(WORKING DATA)

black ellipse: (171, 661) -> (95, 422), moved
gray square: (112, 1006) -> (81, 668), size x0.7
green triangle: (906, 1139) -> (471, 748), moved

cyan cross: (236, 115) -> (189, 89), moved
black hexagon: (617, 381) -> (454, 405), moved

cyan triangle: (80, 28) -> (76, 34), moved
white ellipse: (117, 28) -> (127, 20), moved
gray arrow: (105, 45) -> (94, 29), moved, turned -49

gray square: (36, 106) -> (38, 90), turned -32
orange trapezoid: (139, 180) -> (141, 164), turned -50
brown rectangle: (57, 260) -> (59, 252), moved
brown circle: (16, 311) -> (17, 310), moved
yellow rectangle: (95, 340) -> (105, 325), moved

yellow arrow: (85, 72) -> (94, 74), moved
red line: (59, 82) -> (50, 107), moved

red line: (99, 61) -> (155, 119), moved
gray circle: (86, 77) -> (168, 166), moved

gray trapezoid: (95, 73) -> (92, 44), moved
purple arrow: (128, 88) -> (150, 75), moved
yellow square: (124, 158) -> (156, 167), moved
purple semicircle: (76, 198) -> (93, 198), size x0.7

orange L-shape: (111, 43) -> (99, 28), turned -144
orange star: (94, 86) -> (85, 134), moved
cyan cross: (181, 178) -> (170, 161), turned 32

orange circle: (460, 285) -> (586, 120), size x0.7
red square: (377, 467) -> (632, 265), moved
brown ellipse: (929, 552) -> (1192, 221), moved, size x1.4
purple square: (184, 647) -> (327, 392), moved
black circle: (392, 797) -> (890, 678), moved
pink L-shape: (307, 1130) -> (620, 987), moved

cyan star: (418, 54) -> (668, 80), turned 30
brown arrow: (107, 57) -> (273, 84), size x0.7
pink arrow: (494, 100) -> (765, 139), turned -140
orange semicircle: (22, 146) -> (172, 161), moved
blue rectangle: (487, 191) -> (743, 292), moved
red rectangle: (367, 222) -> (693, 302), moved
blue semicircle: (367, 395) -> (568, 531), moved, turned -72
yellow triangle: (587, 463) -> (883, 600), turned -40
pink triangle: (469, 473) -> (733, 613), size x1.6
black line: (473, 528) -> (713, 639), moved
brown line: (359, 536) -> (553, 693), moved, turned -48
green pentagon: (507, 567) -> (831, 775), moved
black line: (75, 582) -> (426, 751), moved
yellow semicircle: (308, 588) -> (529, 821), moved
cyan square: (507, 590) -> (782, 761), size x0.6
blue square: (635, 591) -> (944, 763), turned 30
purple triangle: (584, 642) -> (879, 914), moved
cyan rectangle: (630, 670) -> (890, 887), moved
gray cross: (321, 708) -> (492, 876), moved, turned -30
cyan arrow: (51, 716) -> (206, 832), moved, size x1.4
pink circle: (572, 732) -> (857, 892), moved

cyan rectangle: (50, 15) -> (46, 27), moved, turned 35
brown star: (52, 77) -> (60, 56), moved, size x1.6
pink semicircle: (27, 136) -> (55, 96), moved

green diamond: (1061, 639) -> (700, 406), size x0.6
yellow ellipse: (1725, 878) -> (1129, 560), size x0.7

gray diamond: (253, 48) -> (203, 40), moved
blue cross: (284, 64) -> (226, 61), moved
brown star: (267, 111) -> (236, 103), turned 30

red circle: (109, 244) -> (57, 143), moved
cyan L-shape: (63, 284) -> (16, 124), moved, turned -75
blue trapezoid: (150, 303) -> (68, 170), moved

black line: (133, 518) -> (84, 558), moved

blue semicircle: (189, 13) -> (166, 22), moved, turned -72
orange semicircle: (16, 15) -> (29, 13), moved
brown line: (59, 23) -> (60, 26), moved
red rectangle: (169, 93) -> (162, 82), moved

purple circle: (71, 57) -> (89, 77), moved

(End WORKING DATA)

TASK REQUIREMENTS ▸ Repeat only the tail of the entries, exactly: the line containing "green diamond: (1061, 639)" and every line after it, to the end.

COMPLETED TASK ▸
green diamond: (1061, 639) -> (700, 406), size x0.6
yellow ellipse: (1725, 878) -> (1129, 560), size x0.7

gray diamond: (253, 48) -> (203, 40), moved
blue cross: (284, 64) -> (226, 61), moved
brown star: (267, 111) -> (236, 103), turned 30

red circle: (109, 244) -> (57, 143), moved
cyan L-shape: (63, 284) -> (16, 124), moved, turned -75
blue trapezoid: (150, 303) -> (68, 170), moved

black line: (133, 518) -> (84, 558), moved

blue semicircle: (189, 13) -> (166, 22), moved, turned -72
orange semicircle: (16, 15) -> (29, 13), moved
brown line: (59, 23) -> (60, 26), moved
red rectangle: (169, 93) -> (162, 82), moved

purple circle: (71, 57) -> (89, 77), moved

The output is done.